_Work to complete_. Transcribe the stretch of entries below from the line with "black pencil: [103,325,169,376]" through the line with "grey calculator: [288,241,377,309]", exactly and with both ends included; leave out all other lines.

**** Input data ****

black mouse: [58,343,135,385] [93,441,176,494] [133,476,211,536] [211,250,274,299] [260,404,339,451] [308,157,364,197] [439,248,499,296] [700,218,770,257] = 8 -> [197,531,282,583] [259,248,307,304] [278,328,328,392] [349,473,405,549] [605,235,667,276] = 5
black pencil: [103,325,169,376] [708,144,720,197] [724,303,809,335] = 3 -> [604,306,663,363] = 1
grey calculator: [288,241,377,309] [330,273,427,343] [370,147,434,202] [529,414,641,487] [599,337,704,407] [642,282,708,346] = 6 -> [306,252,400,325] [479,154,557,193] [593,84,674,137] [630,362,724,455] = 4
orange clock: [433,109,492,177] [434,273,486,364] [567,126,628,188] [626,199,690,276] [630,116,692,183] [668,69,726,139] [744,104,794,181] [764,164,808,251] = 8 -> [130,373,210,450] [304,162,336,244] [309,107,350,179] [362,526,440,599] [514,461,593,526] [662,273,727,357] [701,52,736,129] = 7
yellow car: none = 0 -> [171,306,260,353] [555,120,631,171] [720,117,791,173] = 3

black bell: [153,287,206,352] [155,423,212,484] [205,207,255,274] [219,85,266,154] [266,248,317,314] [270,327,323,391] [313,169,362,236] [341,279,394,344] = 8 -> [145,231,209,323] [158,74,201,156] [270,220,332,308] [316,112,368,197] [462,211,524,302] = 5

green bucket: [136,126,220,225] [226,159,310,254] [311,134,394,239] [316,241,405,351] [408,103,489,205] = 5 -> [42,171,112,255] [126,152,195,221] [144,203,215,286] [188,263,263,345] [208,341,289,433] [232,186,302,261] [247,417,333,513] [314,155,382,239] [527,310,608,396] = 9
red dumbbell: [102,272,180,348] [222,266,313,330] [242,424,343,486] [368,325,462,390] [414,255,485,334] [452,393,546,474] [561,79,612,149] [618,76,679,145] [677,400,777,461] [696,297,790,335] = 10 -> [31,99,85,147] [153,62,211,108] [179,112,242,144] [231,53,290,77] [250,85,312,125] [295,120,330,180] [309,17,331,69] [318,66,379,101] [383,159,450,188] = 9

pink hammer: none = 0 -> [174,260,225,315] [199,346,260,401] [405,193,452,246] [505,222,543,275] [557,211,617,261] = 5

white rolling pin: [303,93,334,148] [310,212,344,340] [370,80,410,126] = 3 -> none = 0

****

_Finished exercise_.
black pencil: [103,325,169,376] [708,144,720,197] [724,303,809,335] = 3 -> [604,306,663,363] = 1
grey calculator: [288,241,377,309] [330,273,427,343] [370,147,434,202] [529,414,641,487] [599,337,704,407] [642,282,708,346] = 6 -> [306,252,400,325] [479,154,557,193] [593,84,674,137] [630,362,724,455] = 4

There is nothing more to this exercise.